(DO THIS):
Rewrite as a numbered list only the entries from the line that contains "Find where the" through the line that contains "Round (116, 20)", including both of those lines. Omit any blank lines.

(GIVEN RECORDS):
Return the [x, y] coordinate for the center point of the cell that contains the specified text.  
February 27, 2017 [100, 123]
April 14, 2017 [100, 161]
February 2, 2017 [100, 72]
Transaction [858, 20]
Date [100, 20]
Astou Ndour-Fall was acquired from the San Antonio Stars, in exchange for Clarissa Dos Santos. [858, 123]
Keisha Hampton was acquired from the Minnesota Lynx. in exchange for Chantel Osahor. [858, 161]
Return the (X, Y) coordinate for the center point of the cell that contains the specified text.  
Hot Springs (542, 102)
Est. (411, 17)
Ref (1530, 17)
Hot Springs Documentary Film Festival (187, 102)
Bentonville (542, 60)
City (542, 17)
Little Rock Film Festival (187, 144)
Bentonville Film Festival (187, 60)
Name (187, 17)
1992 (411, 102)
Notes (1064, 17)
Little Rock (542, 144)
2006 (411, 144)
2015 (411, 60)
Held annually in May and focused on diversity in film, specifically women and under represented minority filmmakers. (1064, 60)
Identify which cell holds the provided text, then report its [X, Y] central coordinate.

==

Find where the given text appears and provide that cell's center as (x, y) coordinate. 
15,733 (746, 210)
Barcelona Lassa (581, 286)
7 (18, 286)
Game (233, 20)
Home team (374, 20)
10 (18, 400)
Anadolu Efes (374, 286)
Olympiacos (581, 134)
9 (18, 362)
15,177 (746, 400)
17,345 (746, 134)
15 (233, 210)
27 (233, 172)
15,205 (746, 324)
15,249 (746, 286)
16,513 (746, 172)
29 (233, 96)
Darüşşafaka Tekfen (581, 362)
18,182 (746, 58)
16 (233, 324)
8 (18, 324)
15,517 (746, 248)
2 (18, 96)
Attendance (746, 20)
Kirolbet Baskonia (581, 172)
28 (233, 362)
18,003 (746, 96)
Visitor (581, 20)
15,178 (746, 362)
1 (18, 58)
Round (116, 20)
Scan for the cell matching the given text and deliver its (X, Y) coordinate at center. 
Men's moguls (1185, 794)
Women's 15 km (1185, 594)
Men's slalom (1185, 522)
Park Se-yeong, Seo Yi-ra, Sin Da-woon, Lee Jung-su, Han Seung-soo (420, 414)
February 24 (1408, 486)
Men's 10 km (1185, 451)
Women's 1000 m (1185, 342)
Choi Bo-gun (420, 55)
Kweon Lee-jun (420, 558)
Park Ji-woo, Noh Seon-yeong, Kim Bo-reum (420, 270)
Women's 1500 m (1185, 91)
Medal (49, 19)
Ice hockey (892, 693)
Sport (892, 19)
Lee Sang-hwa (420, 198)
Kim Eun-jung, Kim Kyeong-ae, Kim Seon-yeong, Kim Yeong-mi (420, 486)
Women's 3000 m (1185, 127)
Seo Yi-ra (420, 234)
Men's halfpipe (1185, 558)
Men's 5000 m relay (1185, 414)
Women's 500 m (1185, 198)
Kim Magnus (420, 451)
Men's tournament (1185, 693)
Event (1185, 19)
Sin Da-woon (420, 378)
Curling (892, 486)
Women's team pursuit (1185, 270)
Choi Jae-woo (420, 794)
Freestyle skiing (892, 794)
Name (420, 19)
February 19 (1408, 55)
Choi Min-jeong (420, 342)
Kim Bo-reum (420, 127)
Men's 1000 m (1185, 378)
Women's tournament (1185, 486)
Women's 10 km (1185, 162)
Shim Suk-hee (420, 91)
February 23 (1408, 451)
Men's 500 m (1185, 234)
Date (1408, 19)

(TASK ANSWER):
1. Find where the given text appears and provide that cell's center as (x, y) coordinate. 
2. 15,733 (746, 210)
3. Barcelona Lassa (581, 286)
4. 7 (18, 286)
5. Game (233, 20)
6. Home team (374, 20)
7. 10 (18, 400)
8. Anadolu Efes (374, 286)
9. Olympiacos (581, 134)
10. 9 (18, 362)
11. 15,177 (746, 400)
12. 17,345 (746, 134)
13. 15 (233, 210)
14. 27 (233, 172)
15. 15,205 (746, 324)
16. 15,249 (746, 286)
17. 16,513 (746, 172)
18. 29 (233, 96)
19. Darüşşafaka Tekfen (581, 362)
20. 18,182 (746, 58)
21. 16 (233, 324)
22. 8 (18, 324)
23. 15,517 (746, 248)
24. 2 (18, 96)
25. Attendance (746, 20)
26. Kirolbet Baskonia (581, 172)
27. 28 (233, 362)
28. 18,003 (746, 96)
29. Visitor (581, 20)
30. 15,178 (746, 362)
31. 1 (18, 58)
32. Round (116, 20)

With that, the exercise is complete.